■ Requirement ■
Reproduce the lines below word for word, leaving out the pictures.

■ Data ■
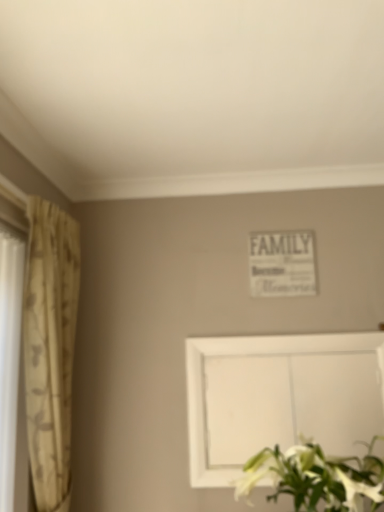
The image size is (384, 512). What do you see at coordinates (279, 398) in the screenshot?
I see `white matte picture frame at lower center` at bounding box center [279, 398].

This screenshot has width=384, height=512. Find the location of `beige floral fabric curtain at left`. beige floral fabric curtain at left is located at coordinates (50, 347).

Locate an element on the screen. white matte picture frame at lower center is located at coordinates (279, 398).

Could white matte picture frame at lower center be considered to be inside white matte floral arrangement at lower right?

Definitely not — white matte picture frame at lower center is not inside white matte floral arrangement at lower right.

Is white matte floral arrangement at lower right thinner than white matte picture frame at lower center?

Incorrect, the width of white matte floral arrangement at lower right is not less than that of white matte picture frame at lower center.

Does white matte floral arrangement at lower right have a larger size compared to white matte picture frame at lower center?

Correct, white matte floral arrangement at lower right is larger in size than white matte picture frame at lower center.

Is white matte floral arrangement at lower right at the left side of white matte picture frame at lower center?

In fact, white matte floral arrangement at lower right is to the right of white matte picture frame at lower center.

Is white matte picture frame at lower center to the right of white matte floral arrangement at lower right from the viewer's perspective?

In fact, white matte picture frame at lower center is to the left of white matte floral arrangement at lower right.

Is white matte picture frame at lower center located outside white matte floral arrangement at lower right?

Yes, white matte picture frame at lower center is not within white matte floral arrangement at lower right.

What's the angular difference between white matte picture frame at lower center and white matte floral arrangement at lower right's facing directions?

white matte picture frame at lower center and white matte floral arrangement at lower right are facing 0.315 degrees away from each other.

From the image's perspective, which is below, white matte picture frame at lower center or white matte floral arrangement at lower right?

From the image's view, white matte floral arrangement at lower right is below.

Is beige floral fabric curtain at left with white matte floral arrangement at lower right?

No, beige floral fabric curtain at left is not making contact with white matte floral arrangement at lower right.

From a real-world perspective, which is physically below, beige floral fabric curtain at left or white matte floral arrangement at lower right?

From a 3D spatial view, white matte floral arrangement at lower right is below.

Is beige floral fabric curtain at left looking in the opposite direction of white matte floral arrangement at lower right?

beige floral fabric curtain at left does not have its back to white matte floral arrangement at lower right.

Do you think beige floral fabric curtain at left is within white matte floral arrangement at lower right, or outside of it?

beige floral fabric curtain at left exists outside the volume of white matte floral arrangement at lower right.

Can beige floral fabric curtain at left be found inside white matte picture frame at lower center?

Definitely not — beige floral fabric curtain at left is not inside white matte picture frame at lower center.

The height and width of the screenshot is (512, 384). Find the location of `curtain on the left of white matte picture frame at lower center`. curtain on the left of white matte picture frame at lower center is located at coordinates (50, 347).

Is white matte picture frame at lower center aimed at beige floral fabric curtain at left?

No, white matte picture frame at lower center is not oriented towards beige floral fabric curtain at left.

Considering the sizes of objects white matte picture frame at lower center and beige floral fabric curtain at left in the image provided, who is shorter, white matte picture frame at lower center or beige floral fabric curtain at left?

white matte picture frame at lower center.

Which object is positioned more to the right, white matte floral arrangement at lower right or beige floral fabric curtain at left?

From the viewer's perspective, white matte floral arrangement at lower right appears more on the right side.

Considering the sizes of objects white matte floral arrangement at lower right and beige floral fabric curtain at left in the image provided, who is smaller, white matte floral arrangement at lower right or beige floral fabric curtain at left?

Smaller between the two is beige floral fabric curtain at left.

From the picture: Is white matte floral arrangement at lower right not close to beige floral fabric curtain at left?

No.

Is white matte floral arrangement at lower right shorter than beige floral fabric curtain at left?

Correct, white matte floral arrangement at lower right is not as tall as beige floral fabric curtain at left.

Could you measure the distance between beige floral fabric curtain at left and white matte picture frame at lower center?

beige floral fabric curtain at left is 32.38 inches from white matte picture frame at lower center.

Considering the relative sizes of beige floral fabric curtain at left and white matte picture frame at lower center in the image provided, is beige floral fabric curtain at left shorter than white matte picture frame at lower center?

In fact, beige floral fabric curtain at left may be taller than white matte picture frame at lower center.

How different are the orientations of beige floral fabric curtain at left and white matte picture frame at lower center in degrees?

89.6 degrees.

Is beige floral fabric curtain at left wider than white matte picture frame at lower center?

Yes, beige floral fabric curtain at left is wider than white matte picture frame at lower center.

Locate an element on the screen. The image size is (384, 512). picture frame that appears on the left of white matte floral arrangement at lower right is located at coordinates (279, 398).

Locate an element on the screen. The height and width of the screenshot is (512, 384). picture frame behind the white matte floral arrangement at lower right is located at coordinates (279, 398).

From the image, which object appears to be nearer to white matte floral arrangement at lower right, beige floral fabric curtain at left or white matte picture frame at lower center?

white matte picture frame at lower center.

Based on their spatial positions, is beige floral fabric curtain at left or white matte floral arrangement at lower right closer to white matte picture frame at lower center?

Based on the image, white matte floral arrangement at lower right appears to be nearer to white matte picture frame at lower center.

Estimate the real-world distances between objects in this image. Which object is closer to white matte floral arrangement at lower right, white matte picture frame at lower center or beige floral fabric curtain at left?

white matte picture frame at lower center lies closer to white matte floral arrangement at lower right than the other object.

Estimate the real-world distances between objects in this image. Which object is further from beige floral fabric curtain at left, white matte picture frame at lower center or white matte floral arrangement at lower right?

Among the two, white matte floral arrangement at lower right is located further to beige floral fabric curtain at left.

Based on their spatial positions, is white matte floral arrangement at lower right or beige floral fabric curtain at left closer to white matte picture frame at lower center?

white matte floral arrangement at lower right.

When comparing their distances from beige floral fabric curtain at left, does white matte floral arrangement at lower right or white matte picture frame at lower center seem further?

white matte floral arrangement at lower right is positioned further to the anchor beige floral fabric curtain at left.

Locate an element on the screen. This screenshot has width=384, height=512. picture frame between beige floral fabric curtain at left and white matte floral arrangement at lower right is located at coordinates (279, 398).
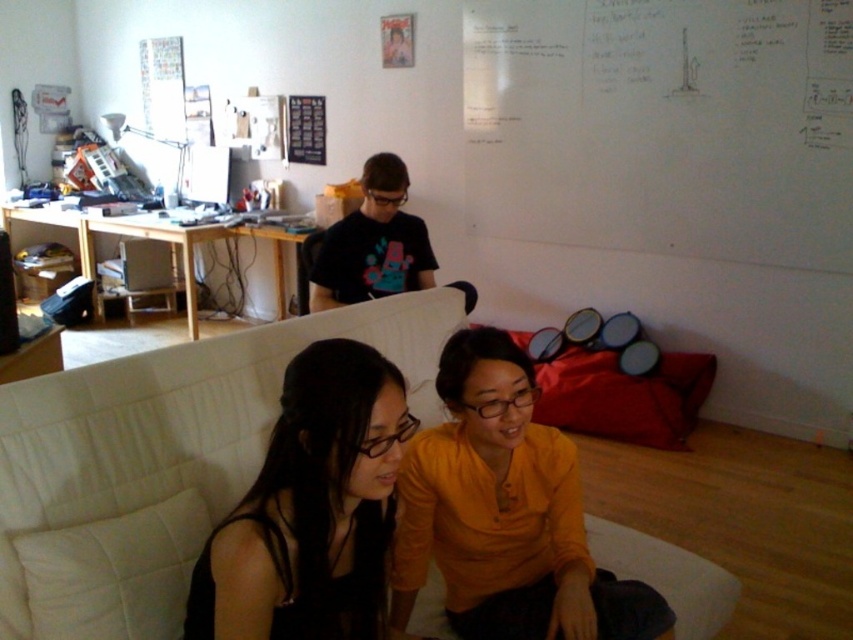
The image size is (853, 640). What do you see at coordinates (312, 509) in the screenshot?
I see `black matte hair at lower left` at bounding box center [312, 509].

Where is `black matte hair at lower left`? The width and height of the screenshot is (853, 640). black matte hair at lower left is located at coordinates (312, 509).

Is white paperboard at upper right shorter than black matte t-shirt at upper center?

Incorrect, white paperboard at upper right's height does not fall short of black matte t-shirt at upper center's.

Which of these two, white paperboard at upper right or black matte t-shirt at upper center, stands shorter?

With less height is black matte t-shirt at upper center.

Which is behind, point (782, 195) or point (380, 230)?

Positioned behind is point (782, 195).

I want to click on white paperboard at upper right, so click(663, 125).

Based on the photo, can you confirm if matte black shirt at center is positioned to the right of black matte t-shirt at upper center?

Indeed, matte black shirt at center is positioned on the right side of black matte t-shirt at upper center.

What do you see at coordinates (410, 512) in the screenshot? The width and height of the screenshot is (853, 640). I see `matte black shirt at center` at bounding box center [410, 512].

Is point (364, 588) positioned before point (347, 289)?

■ Written solution ■
The image size is (384, 512). What do you see at coordinates (279, 398) in the screenshot?
I see `white matte picture frame at lower center` at bounding box center [279, 398].

This screenshot has width=384, height=512. Find the location of `beige floral fabric curtain at left`. beige floral fabric curtain at left is located at coordinates (50, 347).

Locate an element on the screen. white matte picture frame at lower center is located at coordinates (279, 398).

Could white matte picture frame at lower center be considered to be inside white matte floral arrangement at lower right?

Definitely not — white matte picture frame at lower center is not inside white matte floral arrangement at lower right.

Is white matte floral arrangement at lower right thinner than white matte picture frame at lower center?

Incorrect, the width of white matte floral arrangement at lower right is not less than that of white matte picture frame at lower center.

Does white matte floral arrangement at lower right have a larger size compared to white matte picture frame at lower center?

Correct, white matte floral arrangement at lower right is larger in size than white matte picture frame at lower center.

Is white matte floral arrangement at lower right at the left side of white matte picture frame at lower center?

In fact, white matte floral arrangement at lower right is to the right of white matte picture frame at lower center.

Is white matte picture frame at lower center to the right of white matte floral arrangement at lower right from the viewer's perspective?

In fact, white matte picture frame at lower center is to the left of white matte floral arrangement at lower right.

Is white matte picture frame at lower center located outside white matte floral arrangement at lower right?

Yes, white matte picture frame at lower center is not within white matte floral arrangement at lower right.

What's the angular difference between white matte picture frame at lower center and white matte floral arrangement at lower right's facing directions?

white matte picture frame at lower center and white matte floral arrangement at lower right are facing 0.315 degrees away from each other.

From the image's perspective, which is below, white matte picture frame at lower center or white matte floral arrangement at lower right?

From the image's view, white matte floral arrangement at lower right is below.

Is beige floral fabric curtain at left with white matte floral arrangement at lower right?

No, beige floral fabric curtain at left is not making contact with white matte floral arrangement at lower right.

From a real-world perspective, which is physically below, beige floral fabric curtain at left or white matte floral arrangement at lower right?

From a 3D spatial view, white matte floral arrangement at lower right is below.

Is beige floral fabric curtain at left looking in the opposite direction of white matte floral arrangement at lower right?

beige floral fabric curtain at left does not have its back to white matte floral arrangement at lower right.

Do you think beige floral fabric curtain at left is within white matte floral arrangement at lower right, or outside of it?

beige floral fabric curtain at left exists outside the volume of white matte floral arrangement at lower right.

Can beige floral fabric curtain at left be found inside white matte picture frame at lower center?

Definitely not — beige floral fabric curtain at left is not inside white matte picture frame at lower center.

The height and width of the screenshot is (512, 384). Find the location of `curtain on the left of white matte picture frame at lower center`. curtain on the left of white matte picture frame at lower center is located at coordinates (50, 347).

Is white matte picture frame at lower center aimed at beige floral fabric curtain at left?

No, white matte picture frame at lower center is not oriented towards beige floral fabric curtain at left.

Considering the sizes of objects white matte picture frame at lower center and beige floral fabric curtain at left in the image provided, who is shorter, white matte picture frame at lower center or beige floral fabric curtain at left?

white matte picture frame at lower center.

Which object is positioned more to the right, white matte floral arrangement at lower right or beige floral fabric curtain at left?

From the viewer's perspective, white matte floral arrangement at lower right appears more on the right side.

Considering the sizes of objects white matte floral arrangement at lower right and beige floral fabric curtain at left in the image provided, who is smaller, white matte floral arrangement at lower right or beige floral fabric curtain at left?

Smaller between the two is beige floral fabric curtain at left.

From the picture: Is white matte floral arrangement at lower right not close to beige floral fabric curtain at left?

No.

Is white matte floral arrangement at lower right shorter than beige floral fabric curtain at left?

Correct, white matte floral arrangement at lower right is not as tall as beige floral fabric curtain at left.

Could you measure the distance between beige floral fabric curtain at left and white matte picture frame at lower center?

beige floral fabric curtain at left is 32.38 inches from white matte picture frame at lower center.

Considering the relative sizes of beige floral fabric curtain at left and white matte picture frame at lower center in the image provided, is beige floral fabric curtain at left shorter than white matte picture frame at lower center?

In fact, beige floral fabric curtain at left may be taller than white matte picture frame at lower center.

How different are the orientations of beige floral fabric curtain at left and white matte picture frame at lower center in degrees?

89.6 degrees.

Is beige floral fabric curtain at left wider than white matte picture frame at lower center?

Yes, beige floral fabric curtain at left is wider than white matte picture frame at lower center.

Locate an element on the screen. The image size is (384, 512). picture frame that appears on the left of white matte floral arrangement at lower right is located at coordinates (279, 398).

Locate an element on the screen. The height and width of the screenshot is (512, 384). picture frame behind the white matte floral arrangement at lower right is located at coordinates (279, 398).

From the image, which object appears to be nearer to white matte floral arrangement at lower right, beige floral fabric curtain at left or white matte picture frame at lower center?

white matte picture frame at lower center.

Based on their spatial positions, is beige floral fabric curtain at left or white matte floral arrangement at lower right closer to white matte picture frame at lower center?

Based on the image, white matte floral arrangement at lower right appears to be nearer to white matte picture frame at lower center.

Estimate the real-world distances between objects in this image. Which object is closer to white matte floral arrangement at lower right, white matte picture frame at lower center or beige floral fabric curtain at left?

white matte picture frame at lower center lies closer to white matte floral arrangement at lower right than the other object.

Estimate the real-world distances between objects in this image. Which object is further from beige floral fabric curtain at left, white matte picture frame at lower center or white matte floral arrangement at lower right?

Among the two, white matte floral arrangement at lower right is located further to beige floral fabric curtain at left.

Based on their spatial positions, is white matte floral arrangement at lower right or beige floral fabric curtain at left closer to white matte picture frame at lower center?

white matte floral arrangement at lower right.

When comparing their distances from beige floral fabric curtain at left, does white matte floral arrangement at lower right or white matte picture frame at lower center seem further?

white matte floral arrangement at lower right is positioned further to the anchor beige floral fabric curtain at left.

Locate an element on the screen. This screenshot has width=384, height=512. picture frame between beige floral fabric curtain at left and white matte floral arrangement at lower right is located at coordinates (279, 398).
The image size is (853, 640). What do you see at coordinates (312, 509) in the screenshot?
I see `black matte hair at lower left` at bounding box center [312, 509].

Where is `black matte hair at lower left`? The width and height of the screenshot is (853, 640). black matte hair at lower left is located at coordinates (312, 509).

Is white paperboard at upper right shorter than black matte t-shirt at upper center?

Incorrect, white paperboard at upper right's height does not fall short of black matte t-shirt at upper center's.

Which of these two, white paperboard at upper right or black matte t-shirt at upper center, stands shorter?

With less height is black matte t-shirt at upper center.

Which is behind, point (782, 195) or point (380, 230)?

Positioned behind is point (782, 195).

I want to click on white paperboard at upper right, so click(663, 125).

Based on the photo, can you confirm if matte black shirt at center is positioned to the right of black matte t-shirt at upper center?

Indeed, matte black shirt at center is positioned on the right side of black matte t-shirt at upper center.

What do you see at coordinates (410, 512) in the screenshot? The width and height of the screenshot is (853, 640). I see `matte black shirt at center` at bounding box center [410, 512].

Is point (364, 588) positioned before point (347, 289)?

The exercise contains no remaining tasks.